[Start of Attachment]

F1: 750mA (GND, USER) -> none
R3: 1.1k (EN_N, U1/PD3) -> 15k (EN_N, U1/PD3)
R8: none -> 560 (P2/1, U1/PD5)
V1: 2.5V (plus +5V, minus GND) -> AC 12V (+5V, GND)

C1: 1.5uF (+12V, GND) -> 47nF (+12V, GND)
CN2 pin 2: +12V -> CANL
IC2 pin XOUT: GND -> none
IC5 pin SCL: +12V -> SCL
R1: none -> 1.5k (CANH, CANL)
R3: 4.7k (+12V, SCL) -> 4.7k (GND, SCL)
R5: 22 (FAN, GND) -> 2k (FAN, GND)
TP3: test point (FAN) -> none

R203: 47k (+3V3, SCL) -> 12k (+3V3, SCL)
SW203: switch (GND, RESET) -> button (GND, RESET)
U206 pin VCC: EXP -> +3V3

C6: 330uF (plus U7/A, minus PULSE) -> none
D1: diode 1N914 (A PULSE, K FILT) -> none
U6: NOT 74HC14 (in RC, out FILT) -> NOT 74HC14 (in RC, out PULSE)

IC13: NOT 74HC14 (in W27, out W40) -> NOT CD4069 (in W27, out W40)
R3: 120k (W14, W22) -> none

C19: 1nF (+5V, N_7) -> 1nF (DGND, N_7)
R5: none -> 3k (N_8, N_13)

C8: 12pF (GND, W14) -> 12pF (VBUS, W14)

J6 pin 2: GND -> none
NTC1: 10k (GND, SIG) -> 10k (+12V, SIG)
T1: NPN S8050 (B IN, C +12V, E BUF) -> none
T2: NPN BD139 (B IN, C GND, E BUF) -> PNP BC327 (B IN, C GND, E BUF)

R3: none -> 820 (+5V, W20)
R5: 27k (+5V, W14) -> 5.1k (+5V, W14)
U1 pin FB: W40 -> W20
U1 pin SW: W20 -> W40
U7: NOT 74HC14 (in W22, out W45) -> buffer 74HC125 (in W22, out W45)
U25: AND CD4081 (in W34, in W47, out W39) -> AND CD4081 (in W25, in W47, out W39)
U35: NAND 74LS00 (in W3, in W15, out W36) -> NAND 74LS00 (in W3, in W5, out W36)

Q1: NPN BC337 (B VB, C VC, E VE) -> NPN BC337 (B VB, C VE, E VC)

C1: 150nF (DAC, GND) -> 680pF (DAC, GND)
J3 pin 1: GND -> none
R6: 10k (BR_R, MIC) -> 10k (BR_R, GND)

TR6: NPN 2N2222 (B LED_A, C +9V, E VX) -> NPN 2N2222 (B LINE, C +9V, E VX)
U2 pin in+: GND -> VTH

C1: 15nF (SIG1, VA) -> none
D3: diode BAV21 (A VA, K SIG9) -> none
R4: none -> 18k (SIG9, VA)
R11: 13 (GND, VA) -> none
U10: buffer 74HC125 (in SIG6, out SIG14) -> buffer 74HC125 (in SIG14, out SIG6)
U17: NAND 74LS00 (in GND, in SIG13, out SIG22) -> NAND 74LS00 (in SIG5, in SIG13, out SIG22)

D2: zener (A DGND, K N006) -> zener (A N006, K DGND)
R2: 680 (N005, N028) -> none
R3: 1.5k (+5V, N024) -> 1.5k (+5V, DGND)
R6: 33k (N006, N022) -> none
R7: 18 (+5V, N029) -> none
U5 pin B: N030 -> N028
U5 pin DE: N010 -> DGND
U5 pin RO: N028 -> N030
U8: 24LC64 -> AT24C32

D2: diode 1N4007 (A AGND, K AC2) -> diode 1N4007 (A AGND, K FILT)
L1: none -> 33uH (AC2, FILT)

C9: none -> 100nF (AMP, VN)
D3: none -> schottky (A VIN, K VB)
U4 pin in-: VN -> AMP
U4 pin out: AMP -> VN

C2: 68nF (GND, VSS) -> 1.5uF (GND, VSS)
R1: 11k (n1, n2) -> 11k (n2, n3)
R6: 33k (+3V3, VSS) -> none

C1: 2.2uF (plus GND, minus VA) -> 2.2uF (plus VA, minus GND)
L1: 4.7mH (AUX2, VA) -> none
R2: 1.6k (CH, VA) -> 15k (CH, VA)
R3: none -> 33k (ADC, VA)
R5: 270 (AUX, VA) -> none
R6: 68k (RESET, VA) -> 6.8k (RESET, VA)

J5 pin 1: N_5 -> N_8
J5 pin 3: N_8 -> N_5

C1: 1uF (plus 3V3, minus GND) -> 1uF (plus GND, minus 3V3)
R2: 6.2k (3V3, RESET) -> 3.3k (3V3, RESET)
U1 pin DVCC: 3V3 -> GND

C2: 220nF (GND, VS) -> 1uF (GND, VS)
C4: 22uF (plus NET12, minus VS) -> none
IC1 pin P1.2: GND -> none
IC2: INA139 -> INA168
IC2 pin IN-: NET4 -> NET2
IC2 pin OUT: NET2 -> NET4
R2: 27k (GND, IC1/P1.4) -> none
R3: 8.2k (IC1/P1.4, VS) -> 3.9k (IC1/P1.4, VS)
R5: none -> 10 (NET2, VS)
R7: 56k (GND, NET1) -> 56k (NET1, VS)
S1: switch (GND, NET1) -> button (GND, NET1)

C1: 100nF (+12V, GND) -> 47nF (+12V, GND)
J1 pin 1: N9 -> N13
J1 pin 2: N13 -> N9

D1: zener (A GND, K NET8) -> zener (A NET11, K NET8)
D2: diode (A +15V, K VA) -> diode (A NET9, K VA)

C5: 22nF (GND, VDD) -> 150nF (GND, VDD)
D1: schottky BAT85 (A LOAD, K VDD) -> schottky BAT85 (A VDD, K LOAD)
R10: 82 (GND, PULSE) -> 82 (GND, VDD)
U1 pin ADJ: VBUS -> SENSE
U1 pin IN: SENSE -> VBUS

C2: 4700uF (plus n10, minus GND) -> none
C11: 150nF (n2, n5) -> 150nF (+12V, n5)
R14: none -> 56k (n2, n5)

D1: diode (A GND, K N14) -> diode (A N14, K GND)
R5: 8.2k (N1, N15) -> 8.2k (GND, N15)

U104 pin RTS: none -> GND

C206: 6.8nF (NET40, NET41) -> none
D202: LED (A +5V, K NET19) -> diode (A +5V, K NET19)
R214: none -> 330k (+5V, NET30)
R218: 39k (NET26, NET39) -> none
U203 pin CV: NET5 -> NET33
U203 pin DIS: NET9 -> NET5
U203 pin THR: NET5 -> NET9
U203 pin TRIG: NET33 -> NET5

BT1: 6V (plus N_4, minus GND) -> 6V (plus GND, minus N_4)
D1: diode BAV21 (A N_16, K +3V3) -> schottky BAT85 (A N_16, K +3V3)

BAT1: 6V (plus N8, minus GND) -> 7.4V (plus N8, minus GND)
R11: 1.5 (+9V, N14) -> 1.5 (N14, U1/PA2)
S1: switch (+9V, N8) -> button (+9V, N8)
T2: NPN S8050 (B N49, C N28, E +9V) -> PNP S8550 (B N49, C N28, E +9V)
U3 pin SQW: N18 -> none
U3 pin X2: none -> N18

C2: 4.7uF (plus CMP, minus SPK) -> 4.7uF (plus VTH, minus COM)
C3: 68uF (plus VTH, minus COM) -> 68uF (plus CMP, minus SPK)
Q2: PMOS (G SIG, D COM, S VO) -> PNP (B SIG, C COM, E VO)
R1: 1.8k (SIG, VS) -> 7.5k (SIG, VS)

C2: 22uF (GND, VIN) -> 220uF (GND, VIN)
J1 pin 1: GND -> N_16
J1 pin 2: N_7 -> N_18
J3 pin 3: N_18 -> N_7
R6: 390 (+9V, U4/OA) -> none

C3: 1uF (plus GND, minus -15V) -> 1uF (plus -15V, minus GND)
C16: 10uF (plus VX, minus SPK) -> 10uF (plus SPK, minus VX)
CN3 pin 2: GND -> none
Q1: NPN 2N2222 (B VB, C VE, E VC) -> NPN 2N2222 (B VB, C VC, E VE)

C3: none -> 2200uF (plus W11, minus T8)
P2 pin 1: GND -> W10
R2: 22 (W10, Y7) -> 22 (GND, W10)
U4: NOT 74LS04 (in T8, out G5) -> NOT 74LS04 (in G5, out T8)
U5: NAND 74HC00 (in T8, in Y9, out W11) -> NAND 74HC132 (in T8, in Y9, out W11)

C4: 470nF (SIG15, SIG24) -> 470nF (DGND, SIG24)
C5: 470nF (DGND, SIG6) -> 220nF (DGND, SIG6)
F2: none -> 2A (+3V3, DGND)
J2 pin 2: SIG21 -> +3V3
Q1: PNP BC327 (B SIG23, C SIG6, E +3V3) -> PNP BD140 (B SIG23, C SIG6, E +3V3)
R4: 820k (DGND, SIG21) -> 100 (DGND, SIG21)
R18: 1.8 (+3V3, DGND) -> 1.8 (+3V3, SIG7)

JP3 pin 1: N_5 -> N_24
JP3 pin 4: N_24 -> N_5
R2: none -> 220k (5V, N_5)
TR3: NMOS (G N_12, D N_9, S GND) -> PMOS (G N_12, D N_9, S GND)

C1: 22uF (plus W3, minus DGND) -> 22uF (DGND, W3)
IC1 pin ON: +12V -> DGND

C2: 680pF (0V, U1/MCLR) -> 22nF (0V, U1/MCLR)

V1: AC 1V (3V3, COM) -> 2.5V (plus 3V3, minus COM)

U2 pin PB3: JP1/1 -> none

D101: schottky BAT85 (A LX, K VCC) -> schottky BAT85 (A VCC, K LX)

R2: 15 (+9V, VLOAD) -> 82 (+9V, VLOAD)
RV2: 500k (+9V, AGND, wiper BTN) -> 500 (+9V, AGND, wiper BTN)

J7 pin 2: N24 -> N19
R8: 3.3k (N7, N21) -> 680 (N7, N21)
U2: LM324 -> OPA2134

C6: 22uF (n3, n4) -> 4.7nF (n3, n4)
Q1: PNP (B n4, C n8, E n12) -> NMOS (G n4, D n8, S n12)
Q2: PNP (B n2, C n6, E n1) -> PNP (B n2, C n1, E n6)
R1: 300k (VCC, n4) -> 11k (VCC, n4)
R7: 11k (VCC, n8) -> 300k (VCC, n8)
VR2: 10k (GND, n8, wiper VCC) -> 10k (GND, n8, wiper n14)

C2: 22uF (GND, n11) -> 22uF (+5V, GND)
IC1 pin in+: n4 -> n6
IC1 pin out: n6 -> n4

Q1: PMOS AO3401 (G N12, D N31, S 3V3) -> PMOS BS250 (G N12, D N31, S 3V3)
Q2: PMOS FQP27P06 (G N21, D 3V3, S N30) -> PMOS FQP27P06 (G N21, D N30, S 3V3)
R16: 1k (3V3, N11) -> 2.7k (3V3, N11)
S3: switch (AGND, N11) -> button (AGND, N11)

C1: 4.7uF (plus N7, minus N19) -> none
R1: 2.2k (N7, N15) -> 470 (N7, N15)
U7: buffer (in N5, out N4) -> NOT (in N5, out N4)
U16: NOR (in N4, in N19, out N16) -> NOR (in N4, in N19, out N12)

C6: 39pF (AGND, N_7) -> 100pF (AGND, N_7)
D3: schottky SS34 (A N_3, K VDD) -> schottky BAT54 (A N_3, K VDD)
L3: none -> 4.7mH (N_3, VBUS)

[End of Attachment]

#### What the task asks:
Using the records above, please repeat the line with "C1: 4.7uF (plus N7, minus N19) -> none" and every line after it exactly, and give no other text.

#### Task solution:
C1: 4.7uF (plus N7, minus N19) -> none
R1: 2.2k (N7, N15) -> 470 (N7, N15)
U7: buffer (in N5, out N4) -> NOT (in N5, out N4)
U16: NOR (in N4, in N19, out N16) -> NOR (in N4, in N19, out N12)

C6: 39pF (AGND, N_7) -> 100pF (AGND, N_7)
D3: schottky SS34 (A N_3, K VDD) -> schottky BAT54 (A N_3, K VDD)
L3: none -> 4.7mH (N_3, VBUS)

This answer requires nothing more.